WHAT THE TASK ASKS: Each line in the data holding "camera" should be listed.

Stored entries:
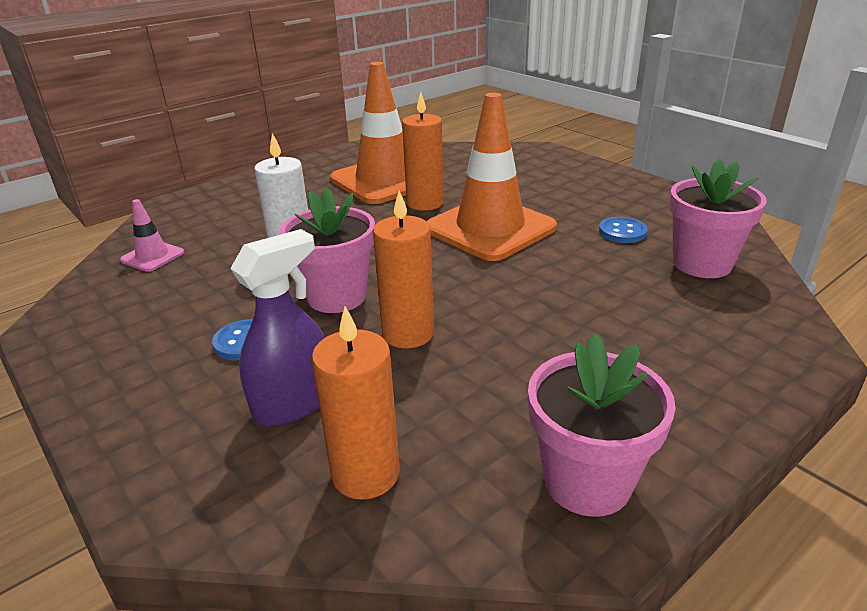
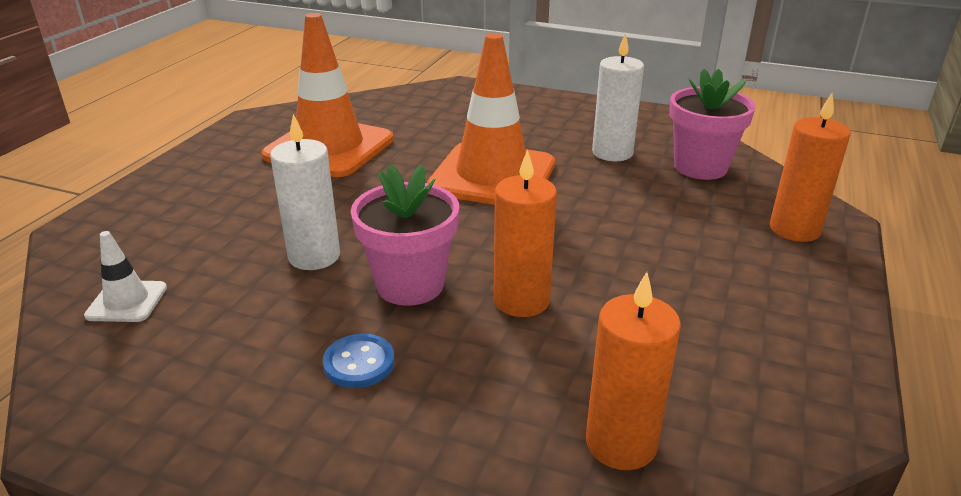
camera: 30 degrees left, 0 degrees up
(152, 256) = (127, 302): pink traffic cone -> white traffic cone
(293, 403) = (482, 405): purple spray bottle -> none
(425, 203) = (399, 164): orange candle -> orange candle (794, 229)
(587, 481) = (794, 377): pink flower pot -> none
(622, 232) = (612, 153): blue button -> white candle

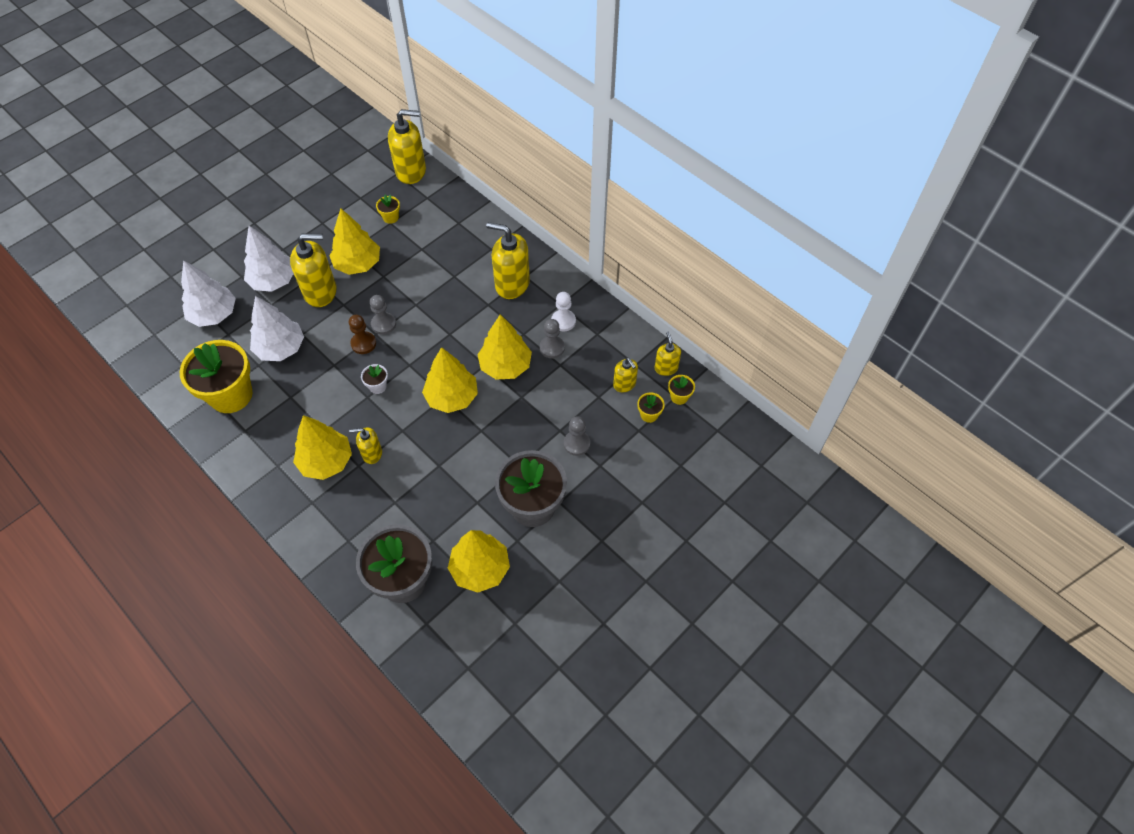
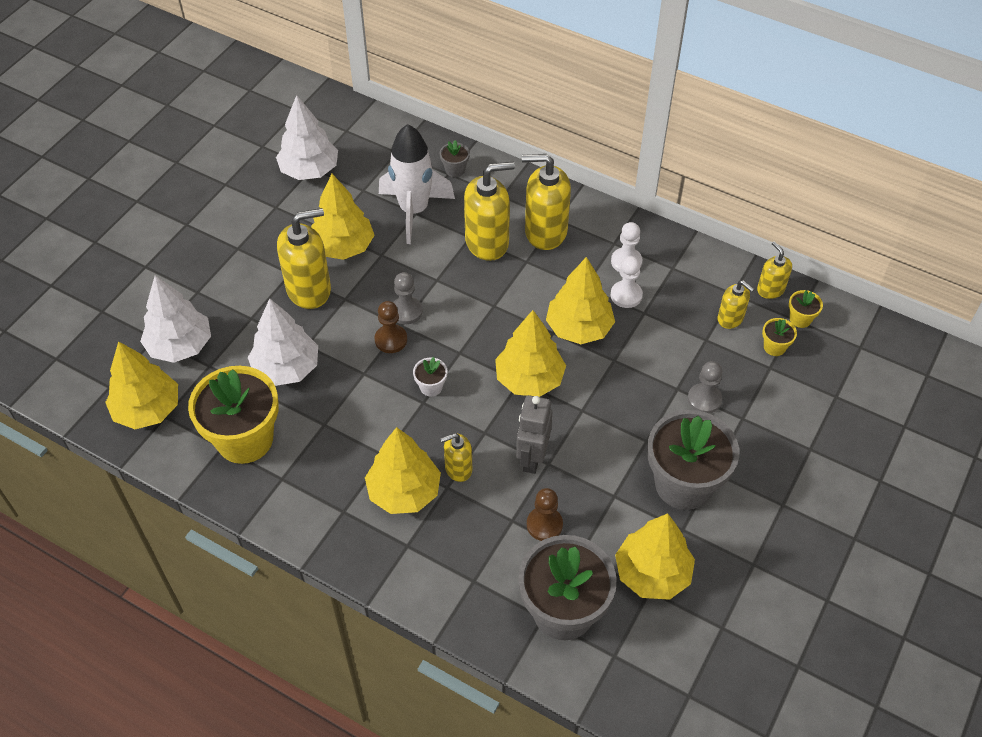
camera: 15 degrees left, 5 degrees down
(173, 357) = (147, 409): none -> yellow tree
(273, 281) = (242, 289): white tree -> white tree (309, 170)
(391, 217) = (361, 184): yellow flower pot -> none
(411, 171) = (363, 125): yellow soap dispenser -> yellow soap dispenser (487, 242)
(416, 511) = (544, 525): none -> brown pawn
(421, 247) = (414, 211): none -> white rocket
(429, 458) = (532, 458): none -> grey robot
(464, 221) = (455, 170): none -> grey flower pot
(552, 348) = (626, 295): grey pawn -> white pawn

SOLUTION TO THE PROBLEM:
camera: 30 degrees left, 0 degrees up
camera: 15 degrees left, 5 degrees down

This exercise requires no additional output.